* REQUIREMENT
Leaving out pictures, output exactly the lines below from the one that has "TFT pin CS: TX -> D7" through the one that has "PIXELS pin DIN: none -> D6", and nothing else.
|---|
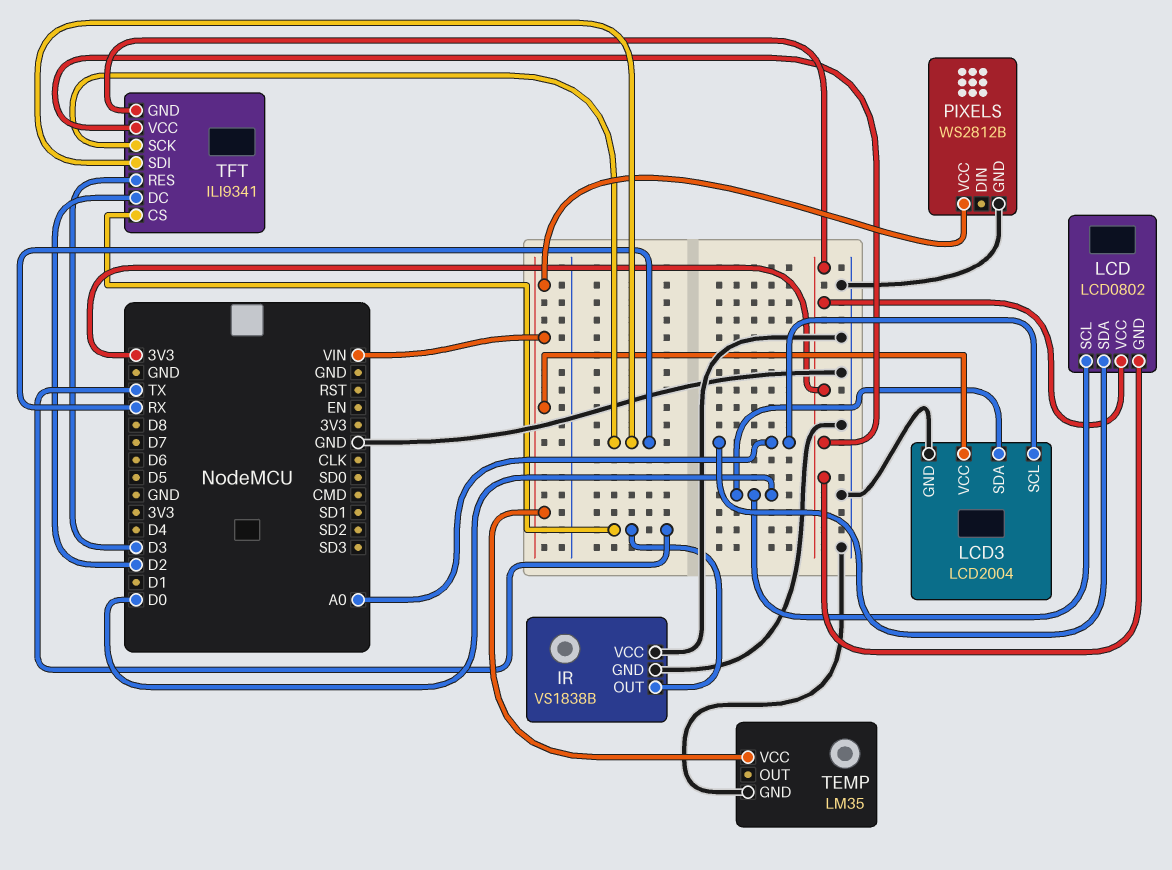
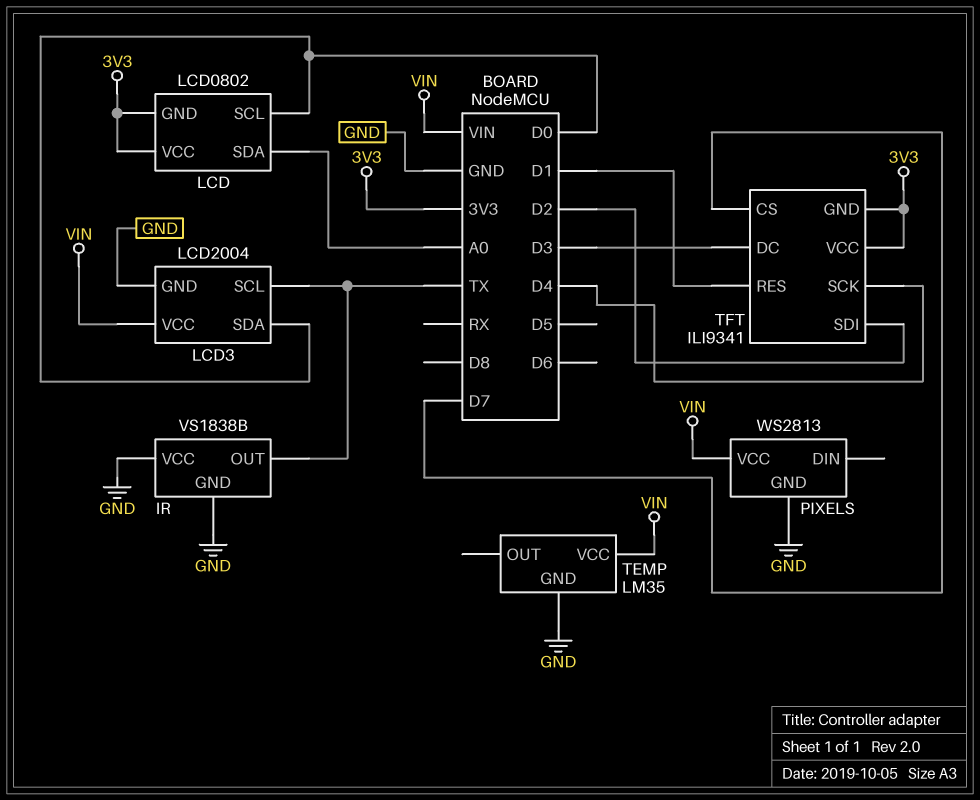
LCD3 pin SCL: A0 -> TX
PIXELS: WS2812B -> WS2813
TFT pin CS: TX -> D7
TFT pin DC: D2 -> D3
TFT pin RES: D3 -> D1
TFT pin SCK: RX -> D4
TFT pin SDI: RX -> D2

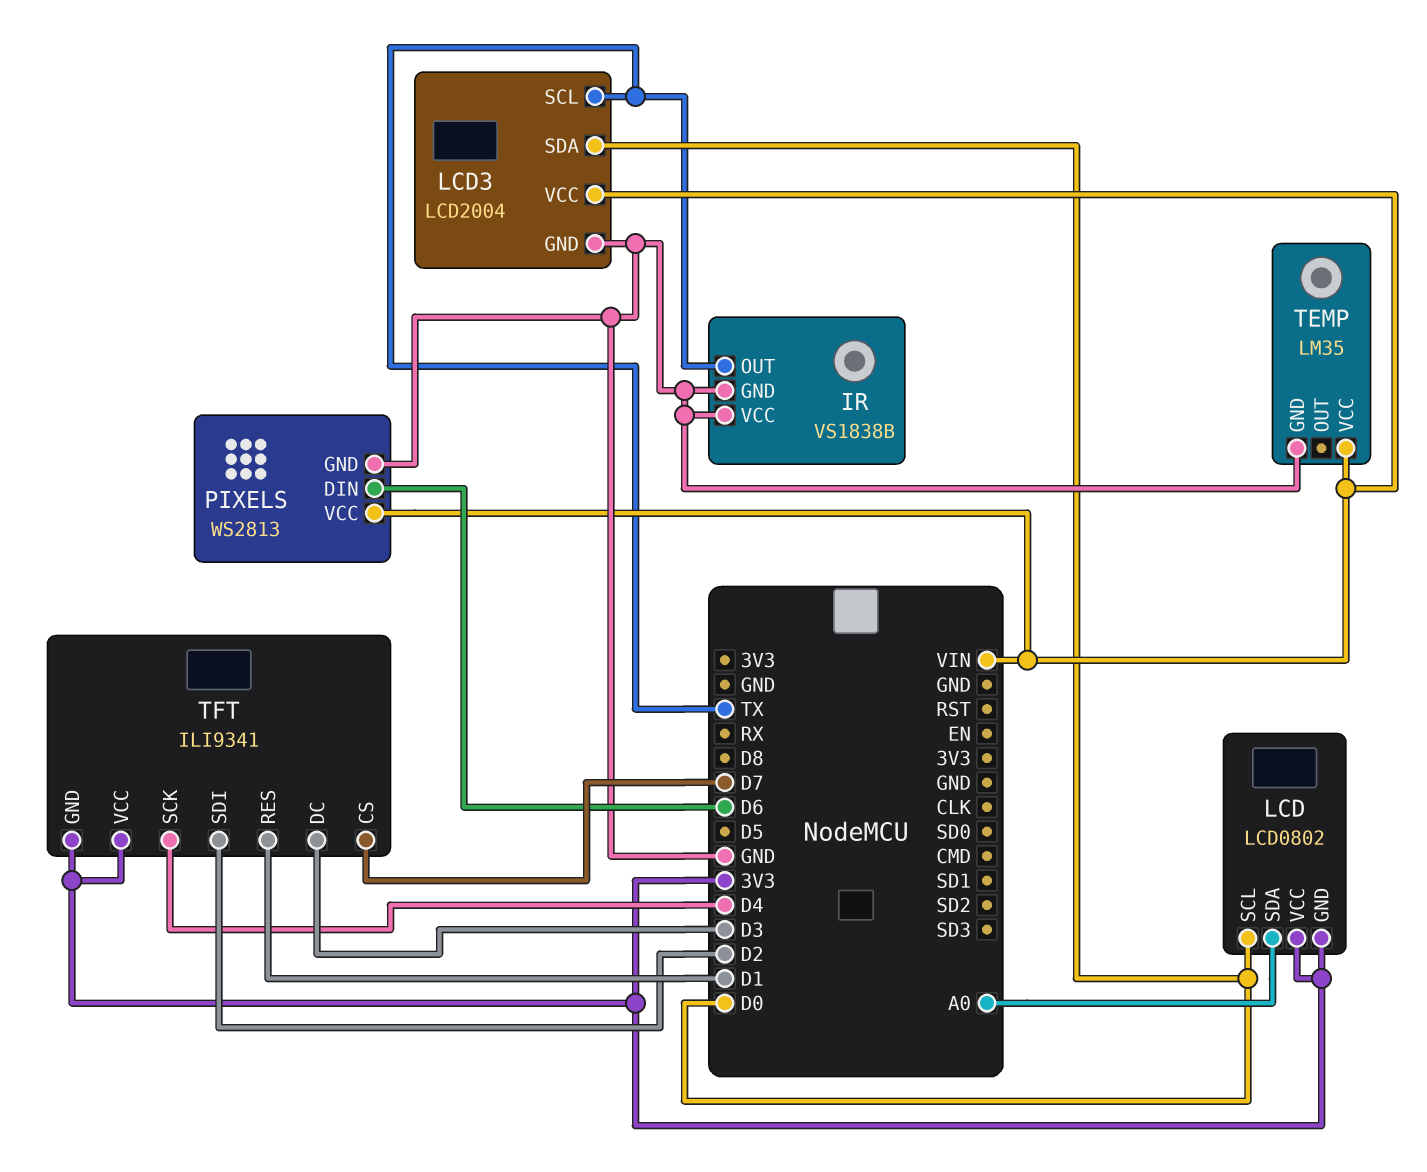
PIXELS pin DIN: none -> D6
|---|
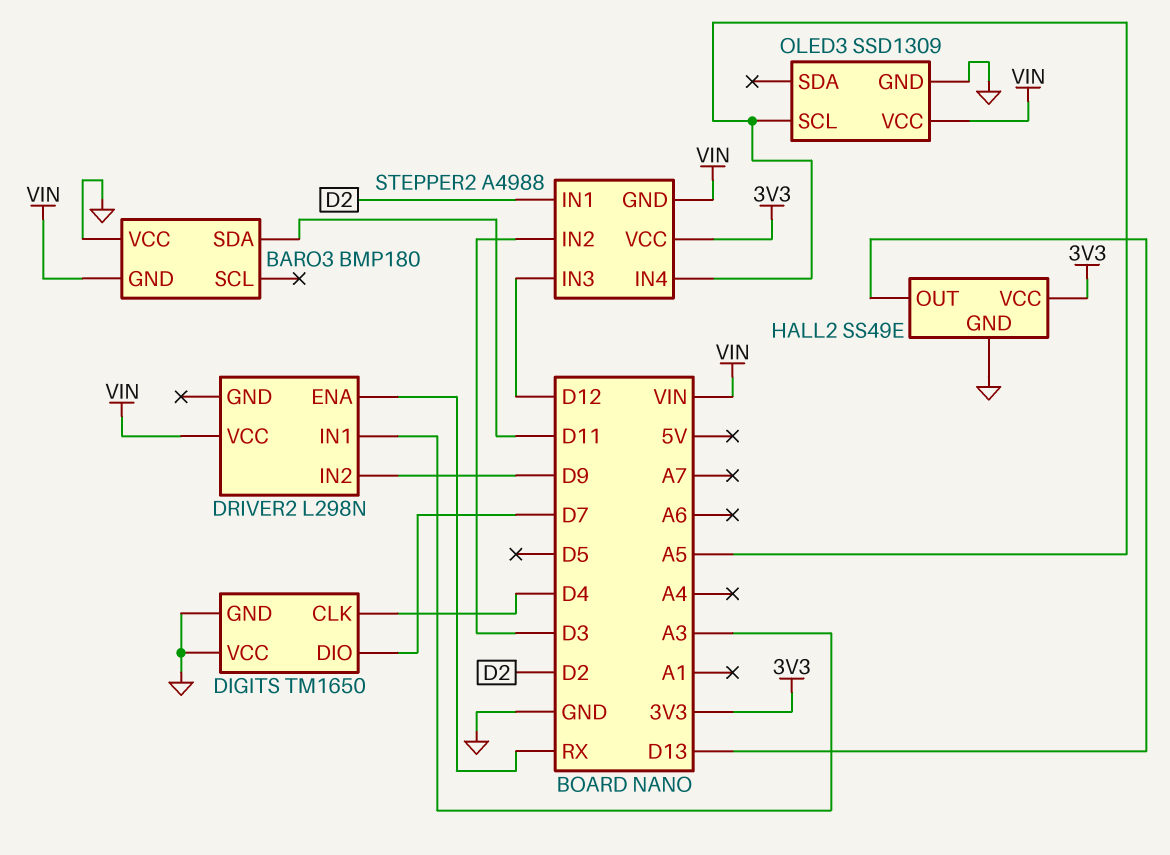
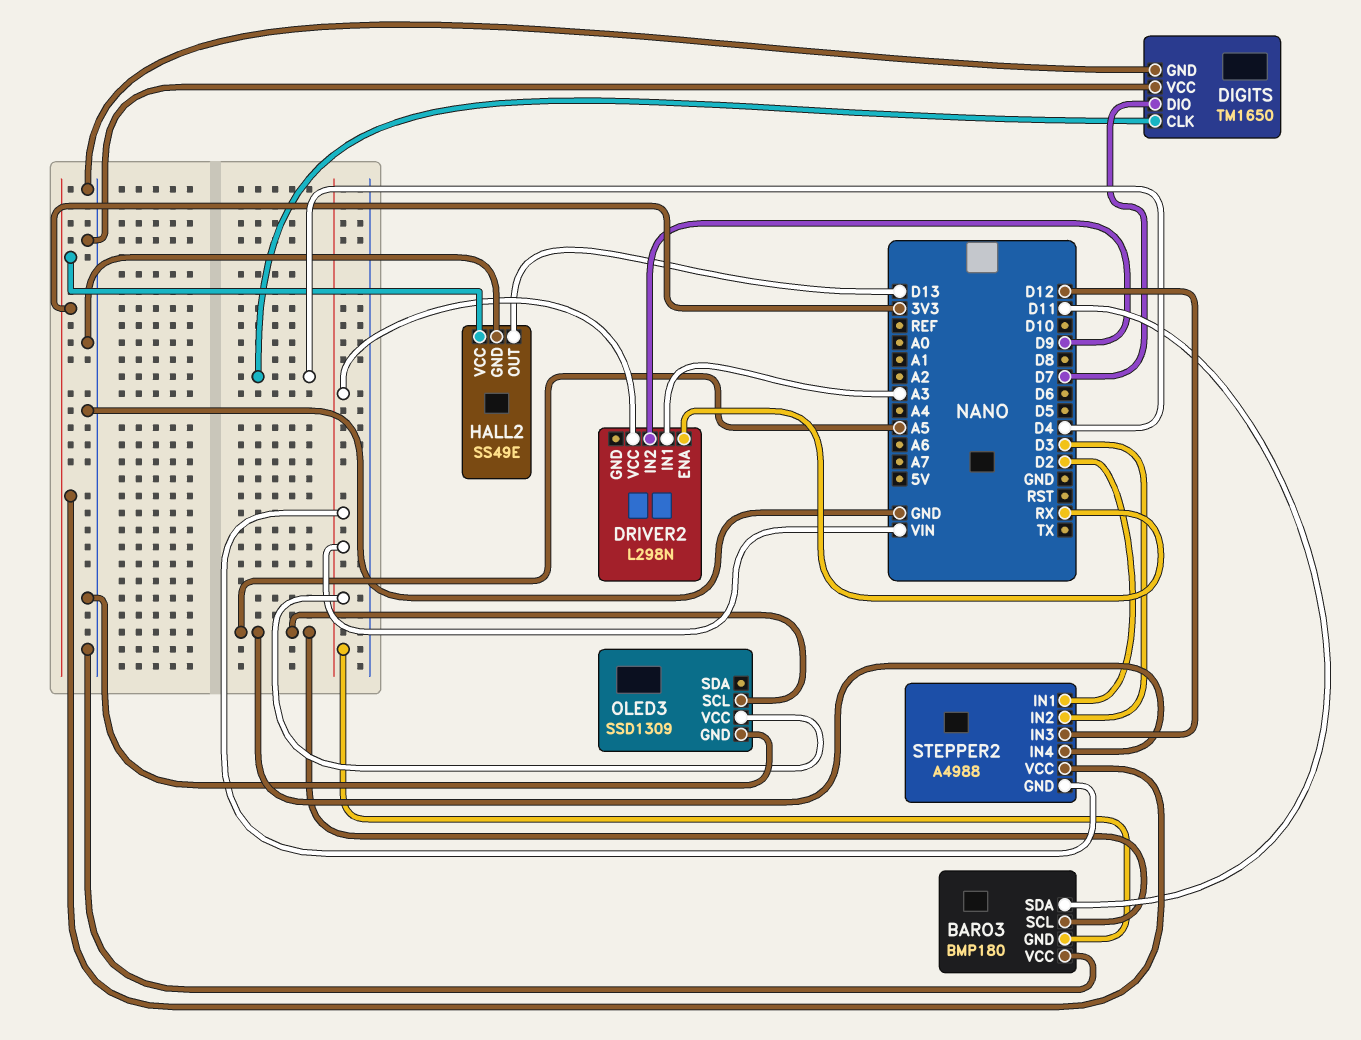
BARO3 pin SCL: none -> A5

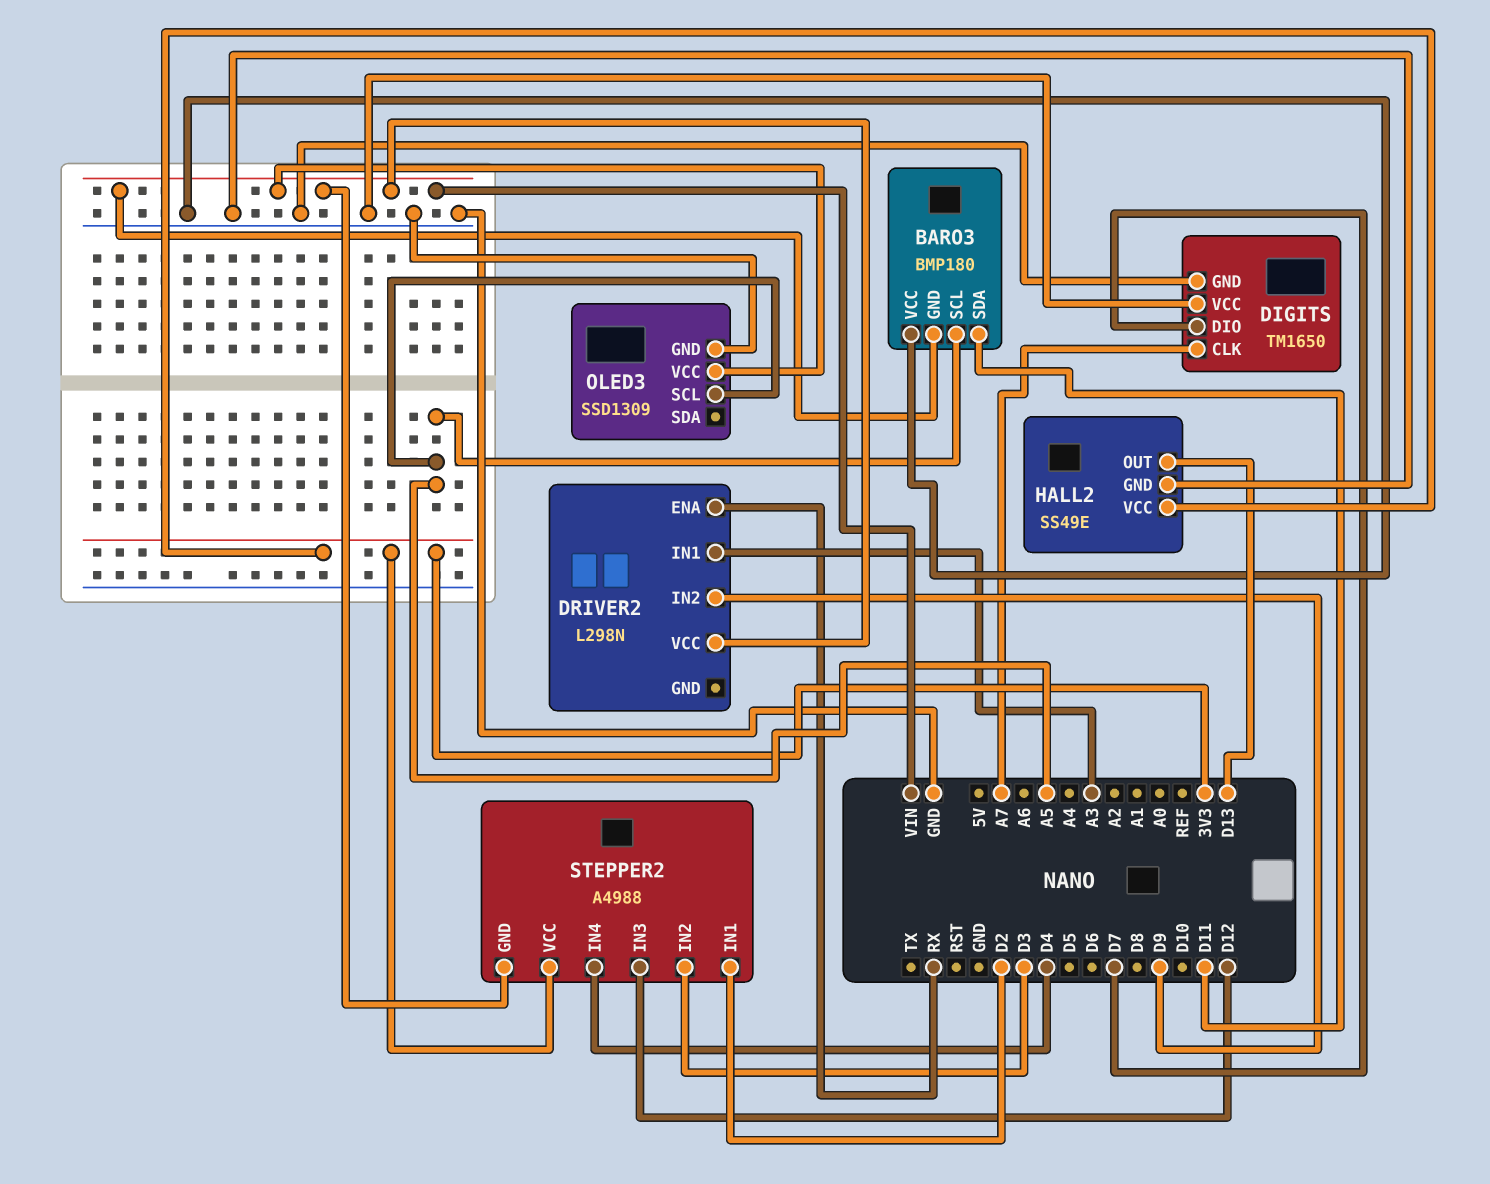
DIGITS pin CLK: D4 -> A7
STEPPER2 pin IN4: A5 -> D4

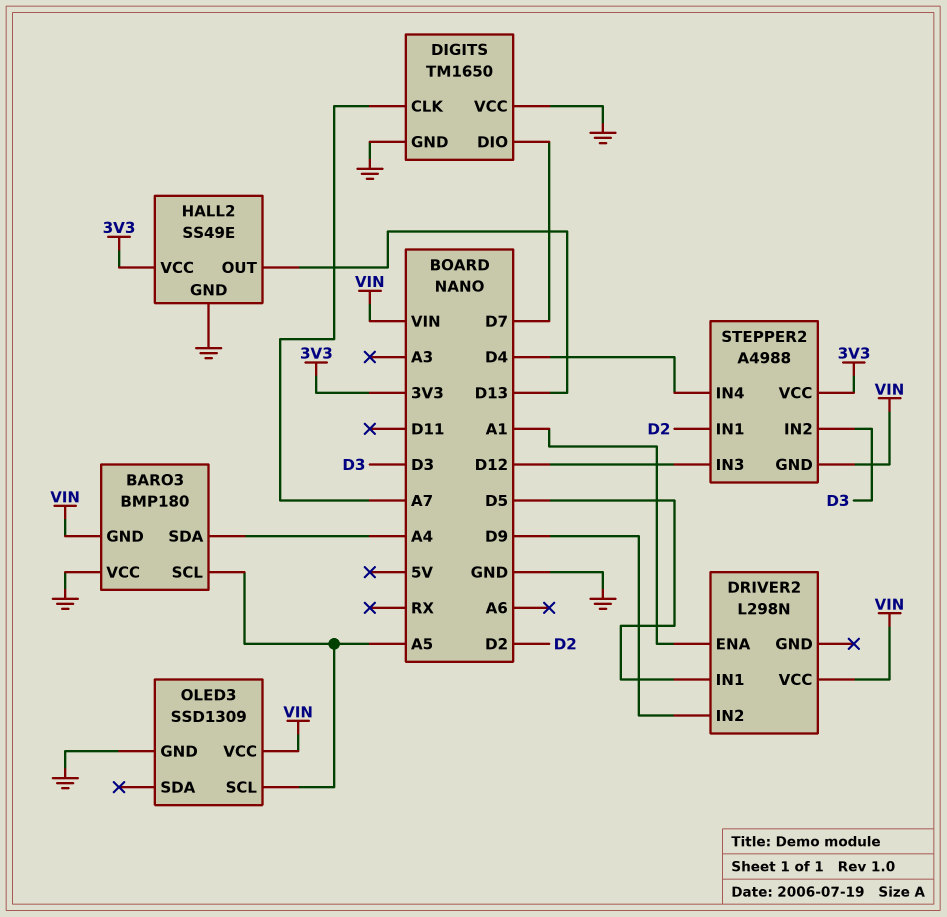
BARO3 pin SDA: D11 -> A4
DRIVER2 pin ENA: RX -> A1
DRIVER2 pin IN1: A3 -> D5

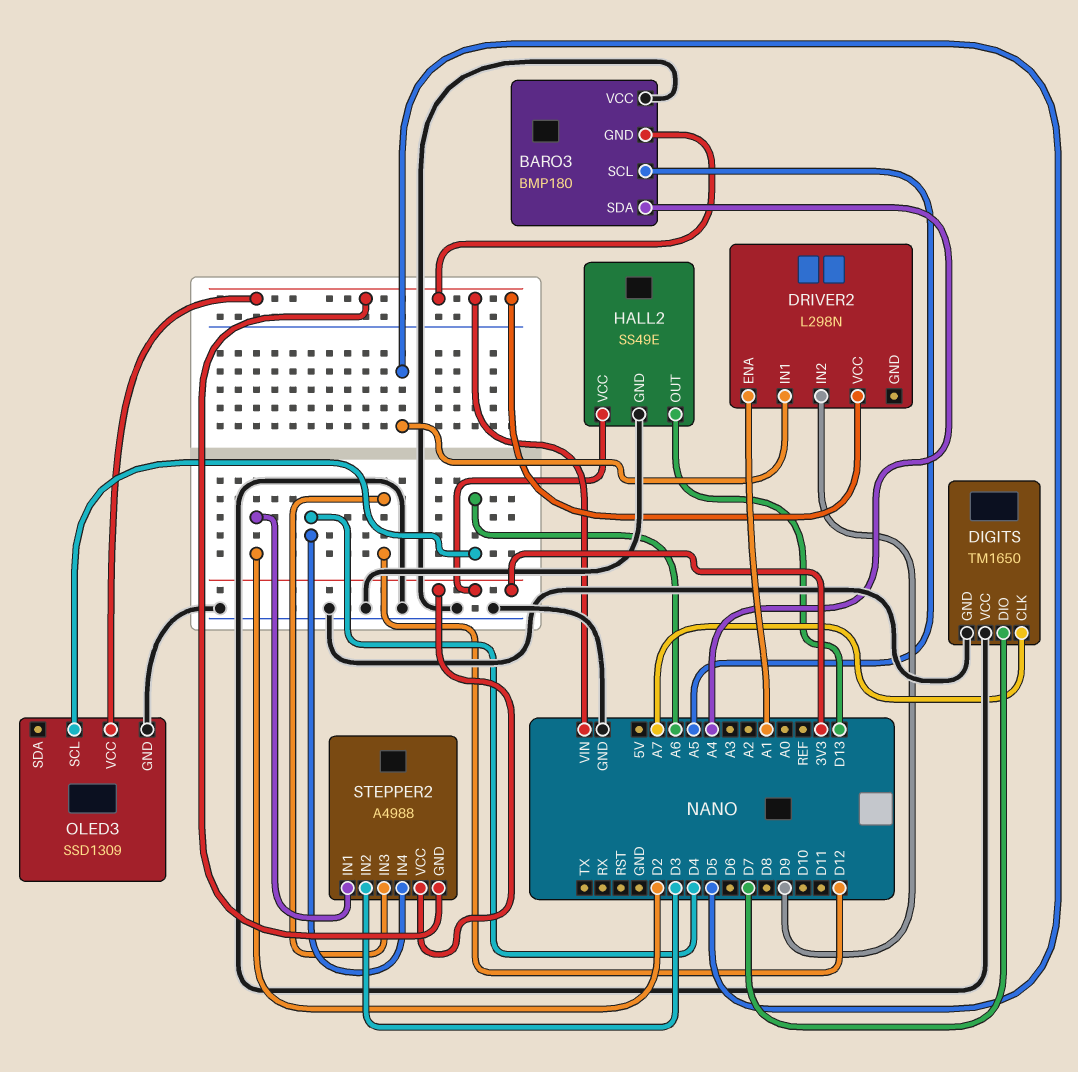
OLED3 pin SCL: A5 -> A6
|---|
* OUTPUT FOR THIS EXERCISE
TFT pin CS: TX -> D7
TFT pin DC: D2 -> D3
TFT pin RES: D3 -> D1
TFT pin SCK: RX -> D4
TFT pin SDI: RX -> D2

PIXELS pin DIN: none -> D6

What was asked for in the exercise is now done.